**ACTIVITY**
Each record must be printed again exactly as it appears.

─── EXTRACTED ENTRIES ───

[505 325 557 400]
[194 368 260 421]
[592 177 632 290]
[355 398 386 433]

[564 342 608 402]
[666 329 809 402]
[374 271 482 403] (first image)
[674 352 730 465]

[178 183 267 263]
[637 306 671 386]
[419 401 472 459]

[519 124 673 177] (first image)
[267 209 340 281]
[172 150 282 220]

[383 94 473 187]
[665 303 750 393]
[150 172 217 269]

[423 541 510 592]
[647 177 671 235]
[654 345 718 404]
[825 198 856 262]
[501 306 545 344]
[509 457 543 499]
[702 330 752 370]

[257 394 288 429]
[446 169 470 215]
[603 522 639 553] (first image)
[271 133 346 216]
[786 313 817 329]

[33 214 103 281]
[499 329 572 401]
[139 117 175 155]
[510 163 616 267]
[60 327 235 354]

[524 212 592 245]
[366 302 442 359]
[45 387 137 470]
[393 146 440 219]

───

**RESPONSE TO THIS EXERCISE**
[505 325 557 400]
[194 368 260 421]
[592 177 632 290]
[355 398 386 433]

[564 342 608 402]
[666 329 809 402]
[374 271 482 403] (first image)
[674 352 730 465]

[178 183 267 263]
[637 306 671 386]
[419 401 472 459]

[519 124 673 177] (first image)
[267 209 340 281]
[172 150 282 220]

[383 94 473 187]
[665 303 750 393]
[150 172 217 269]

[423 541 510 592]
[647 177 671 235]
[654 345 718 404]
[825 198 856 262]
[501 306 545 344]
[509 457 543 499]
[702 330 752 370]

[257 394 288 429]
[446 169 470 215]
[603 522 639 553] (first image)
[271 133 346 216]
[786 313 817 329]

[33 214 103 281]
[499 329 572 401]
[139 117 175 155]
[510 163 616 267]
[60 327 235 354]

[524 212 592 245]
[366 302 442 359]
[45 387 137 470]
[393 146 440 219]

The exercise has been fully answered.